(INPUT):
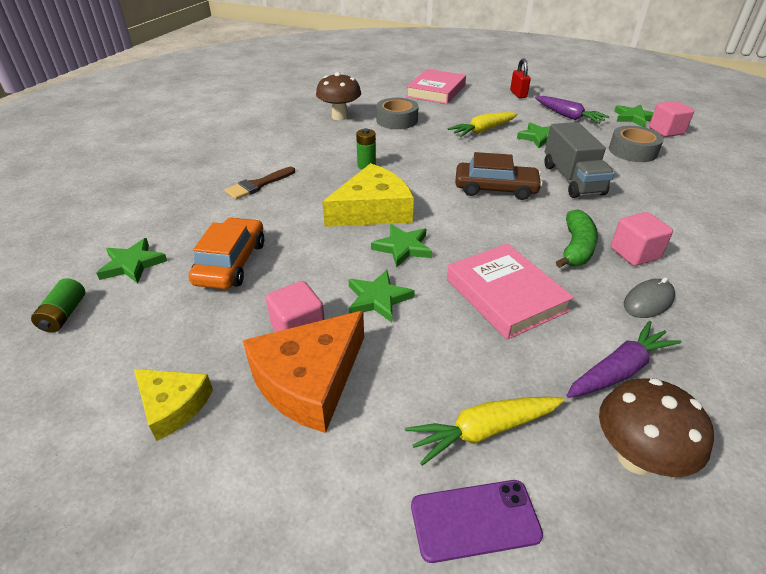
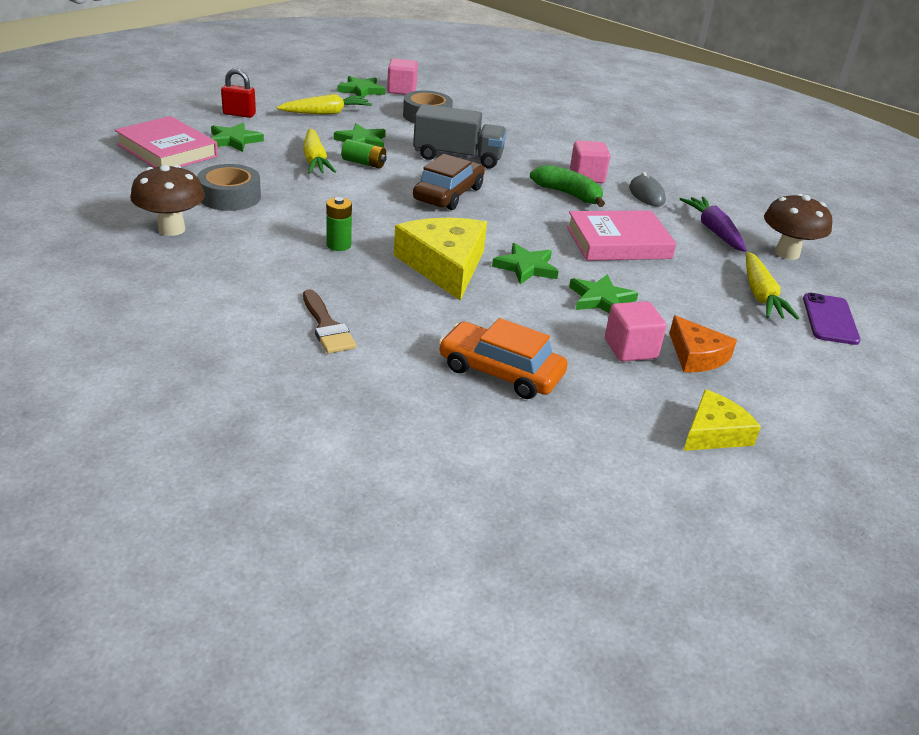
camera: 75 degrees left, 5 degrees down
(64, 315) = (550, 506): green battery -> green battery (364, 163)
(132, 264) = (465, 446): green star -> green star (234, 140)
(309, 379) = (696, 355): orange cheese -> orange cheese, size x0.59
(568, 116) = (326, 113): purple carrot -> yellow carrot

(TASK INSTRUCTIONS):
The entries are to be restated word for word, with pictures omitted.

(EXERCISE RESPONSE):
camera: 75 degrees left, 5 degrees down
(64, 315) = (550, 506): green battery -> green battery (364, 163)
(132, 264) = (465, 446): green star -> green star (234, 140)
(309, 379) = (696, 355): orange cheese -> orange cheese, size x0.59
(568, 116) = (326, 113): purple carrot -> yellow carrot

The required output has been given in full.